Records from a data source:
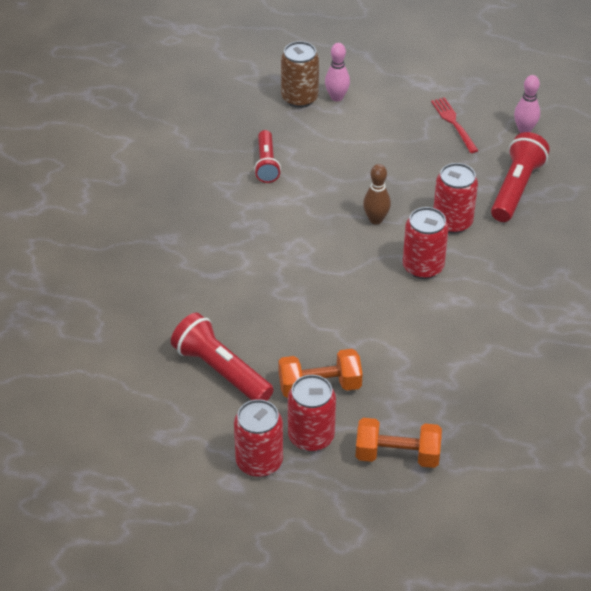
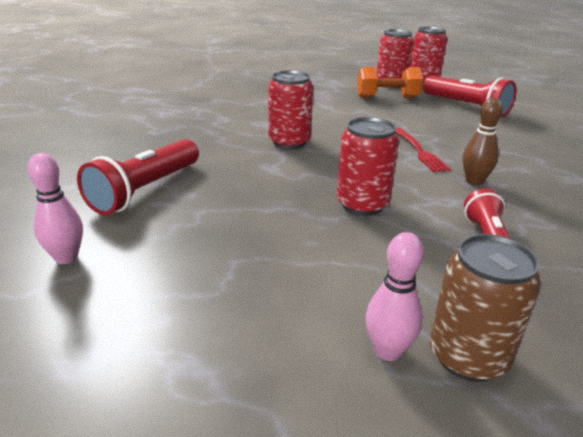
camera: 175 degrees left, 15 degrees down
(376, 219) = (332, 176): brown bowling pin -> brown bowling pin (474, 181)
(397, 455) = (334, 76): orange dumbbell -> none
(452, 222) = (243, 168): red can -> red can (362, 204)
(453, 123) = (176, 278): red fork -> red fork (420, 151)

:: What you should do ::
All entries need repeating exactly, but without the pictures.

:: Result below ::
camera: 175 degrees left, 15 degrees down
(376, 219) = (332, 176): brown bowling pin -> brown bowling pin (474, 181)
(397, 455) = (334, 76): orange dumbbell -> none
(452, 222) = (243, 168): red can -> red can (362, 204)
(453, 123) = (176, 278): red fork -> red fork (420, 151)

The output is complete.